> [Problem to work on] Transcribe exactly the lines from the one containing "(713, 175) = (154, 390): black" through the end of the entries, including both the first and the last, and nothing else.

Scene difference descriptions
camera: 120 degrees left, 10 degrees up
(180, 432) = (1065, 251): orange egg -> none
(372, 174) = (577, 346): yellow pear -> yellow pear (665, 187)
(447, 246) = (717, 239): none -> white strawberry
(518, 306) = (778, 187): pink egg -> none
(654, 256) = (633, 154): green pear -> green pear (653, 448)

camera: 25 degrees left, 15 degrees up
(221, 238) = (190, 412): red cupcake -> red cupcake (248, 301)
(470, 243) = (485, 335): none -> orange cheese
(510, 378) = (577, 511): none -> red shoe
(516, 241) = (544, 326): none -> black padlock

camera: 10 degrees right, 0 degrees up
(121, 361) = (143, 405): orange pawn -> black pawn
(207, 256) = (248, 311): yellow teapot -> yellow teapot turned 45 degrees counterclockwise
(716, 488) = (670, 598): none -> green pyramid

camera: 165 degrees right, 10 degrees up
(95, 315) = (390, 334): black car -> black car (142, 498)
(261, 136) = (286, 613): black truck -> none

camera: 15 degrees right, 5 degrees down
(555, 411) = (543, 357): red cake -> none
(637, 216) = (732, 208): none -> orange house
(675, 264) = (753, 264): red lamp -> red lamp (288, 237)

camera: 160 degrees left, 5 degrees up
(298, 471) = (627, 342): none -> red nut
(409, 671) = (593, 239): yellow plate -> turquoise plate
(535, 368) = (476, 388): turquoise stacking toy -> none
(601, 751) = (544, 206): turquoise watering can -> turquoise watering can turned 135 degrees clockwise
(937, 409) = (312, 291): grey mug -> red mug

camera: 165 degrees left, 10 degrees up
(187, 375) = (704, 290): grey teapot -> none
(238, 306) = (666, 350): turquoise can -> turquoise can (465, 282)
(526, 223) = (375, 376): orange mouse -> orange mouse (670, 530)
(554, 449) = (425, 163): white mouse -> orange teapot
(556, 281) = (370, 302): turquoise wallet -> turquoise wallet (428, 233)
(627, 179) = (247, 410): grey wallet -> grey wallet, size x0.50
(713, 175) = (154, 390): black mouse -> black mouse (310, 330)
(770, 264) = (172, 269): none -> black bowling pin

> [Result]
(713, 175) = (154, 390): black mouse -> black mouse (310, 330)
(770, 264) = (172, 269): none -> black bowling pin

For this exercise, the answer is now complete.